» REQUIRED WORK:
Drop every picture, then repeat the records exactly.
BEGIN DATASET
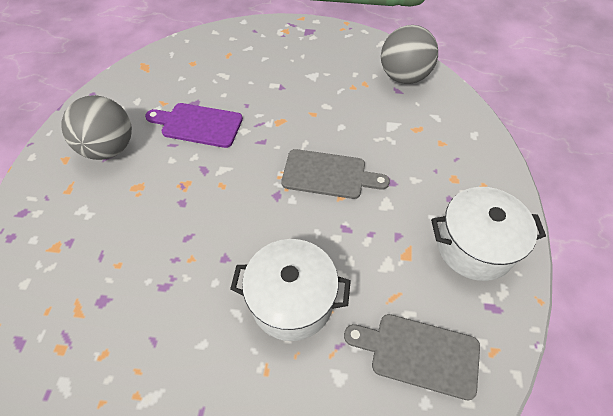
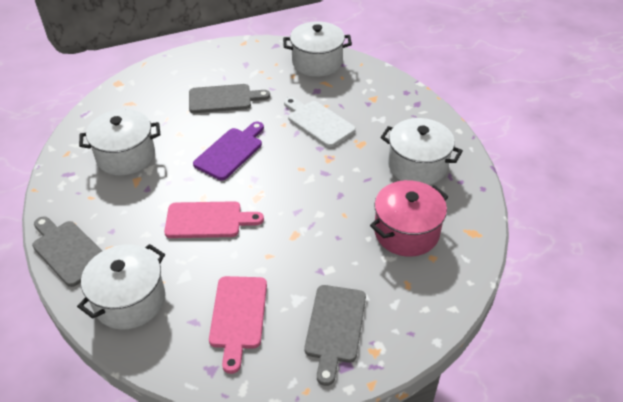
grey ball: 2 -> 0
grey cutting board: 2 -> 3
pink cutting board: 0 -> 2
pink pot: 0 -> 1
white cutting board: 0 -> 1
white pot: 2 -> 4

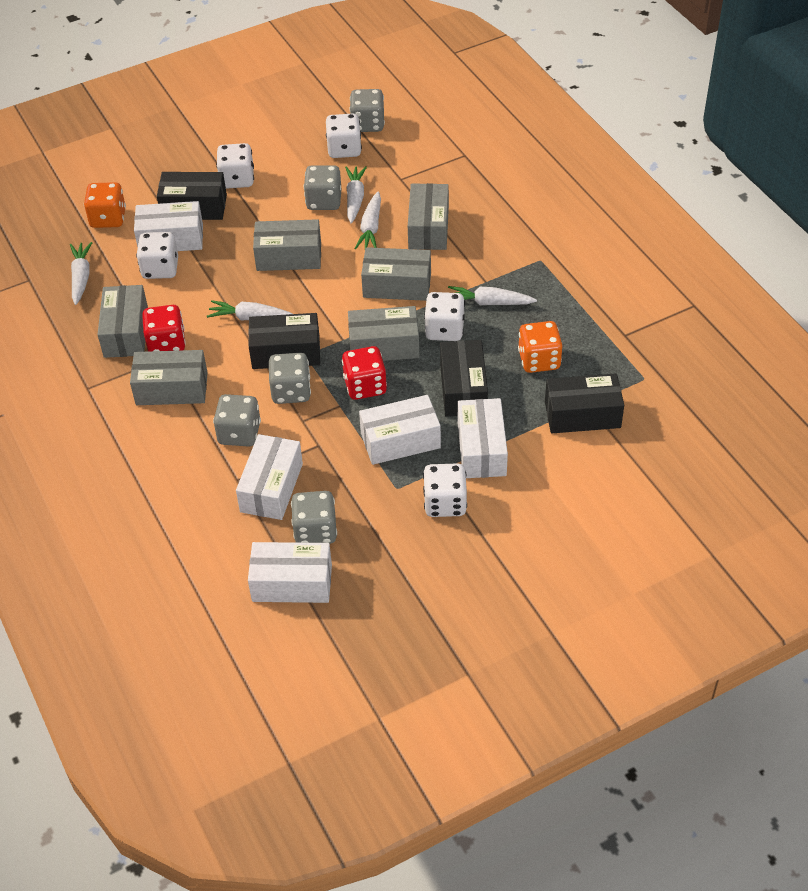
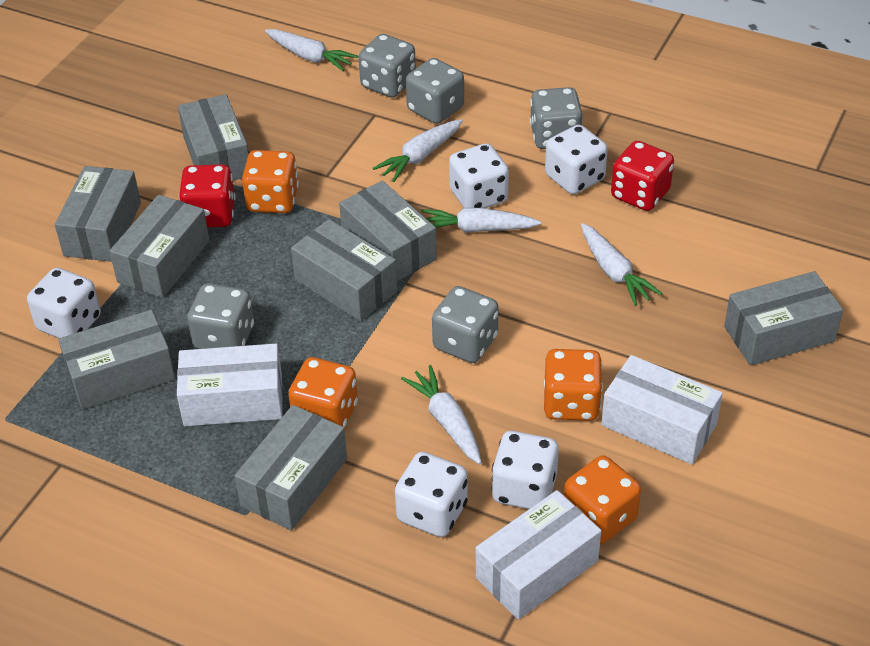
black box: 4 -> 0
grey box: 6 -> 8
orange dice: 2 -> 4
white box: 5 -> 3

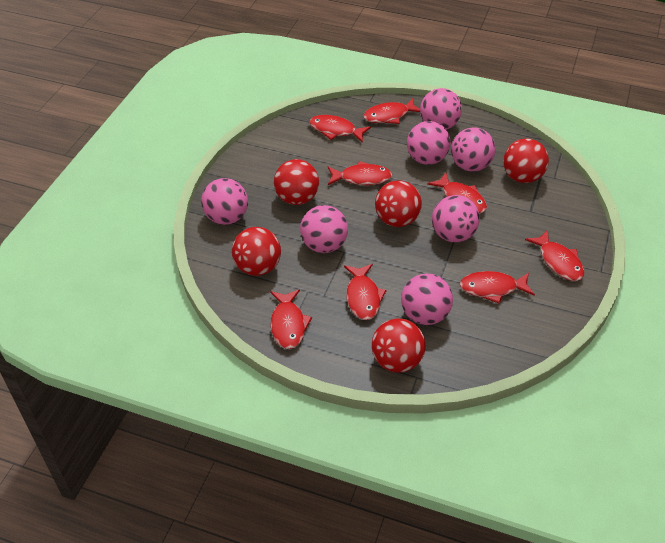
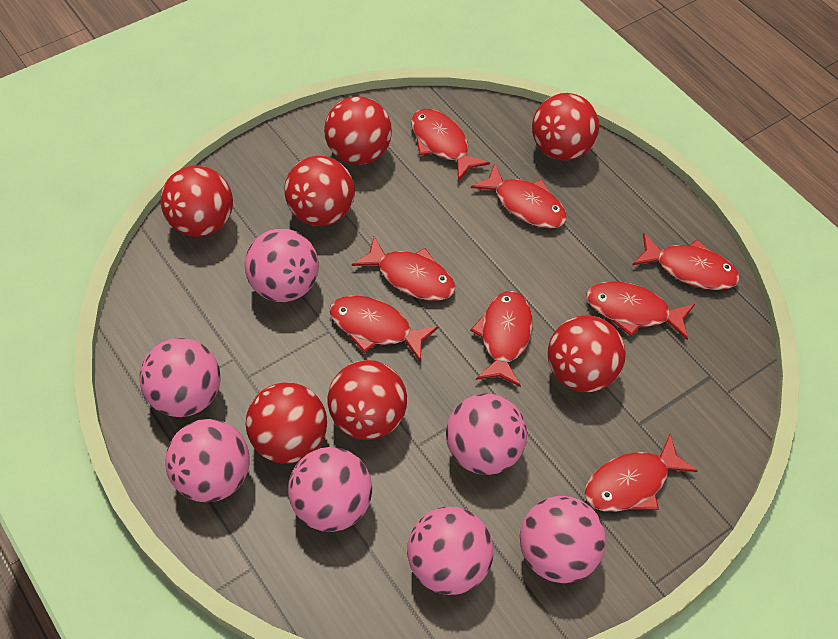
red ball: 5 -> 7

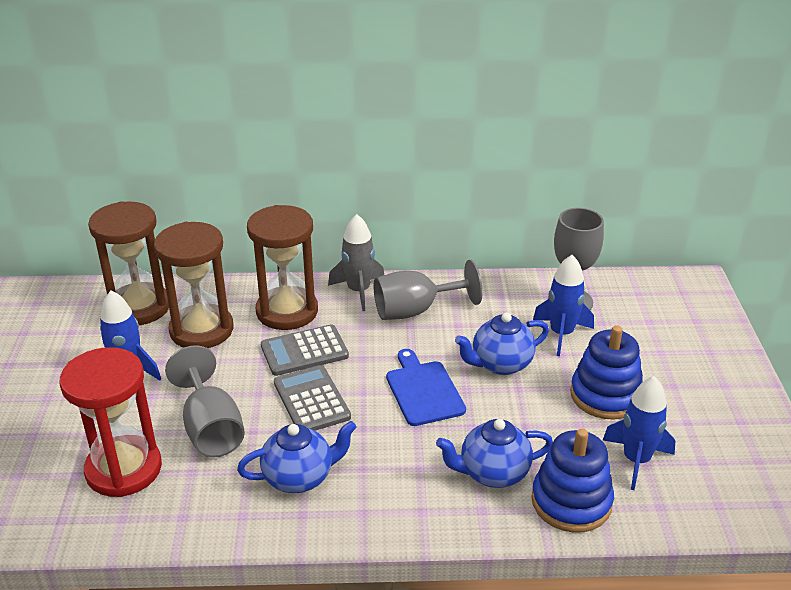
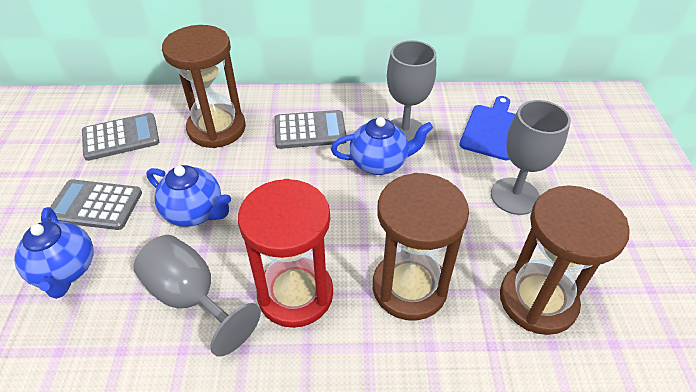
blue rocket: 3 -> 0
blue stacking toy: 2 -> 0
grey calculator: 2 -> 3
grey rocket: 1 -> 0

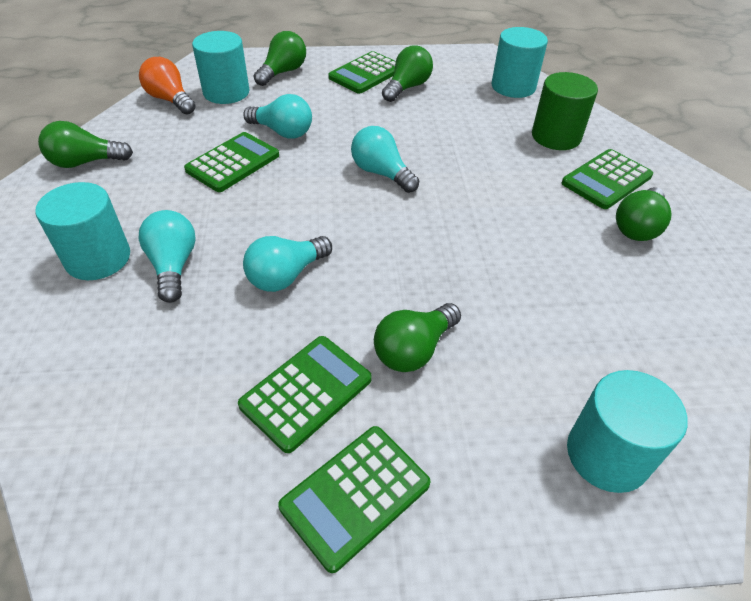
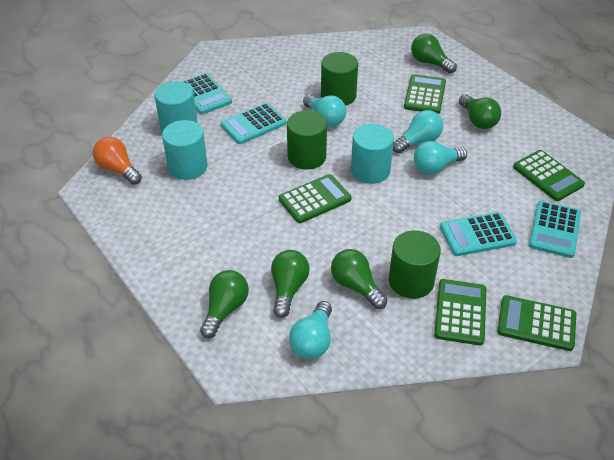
green cylinder: 1 -> 3
turquoise calculator: 0 -> 4
turquoise cylinder: 4 -> 3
END DATASET
» FINAL ANSWER:
grey ball: 2 -> 0
grey cutting board: 2 -> 3
pink cutting board: 0 -> 2
pink pot: 0 -> 1
white cutting board: 0 -> 1
white pot: 2 -> 4

black box: 4 -> 0
grey box: 6 -> 8
orange dice: 2 -> 4
white box: 5 -> 3

red ball: 5 -> 7

blue rocket: 3 -> 0
blue stacking toy: 2 -> 0
grey calculator: 2 -> 3
grey rocket: 1 -> 0

green cylinder: 1 -> 3
turquoise calculator: 0 -> 4
turquoise cylinder: 4 -> 3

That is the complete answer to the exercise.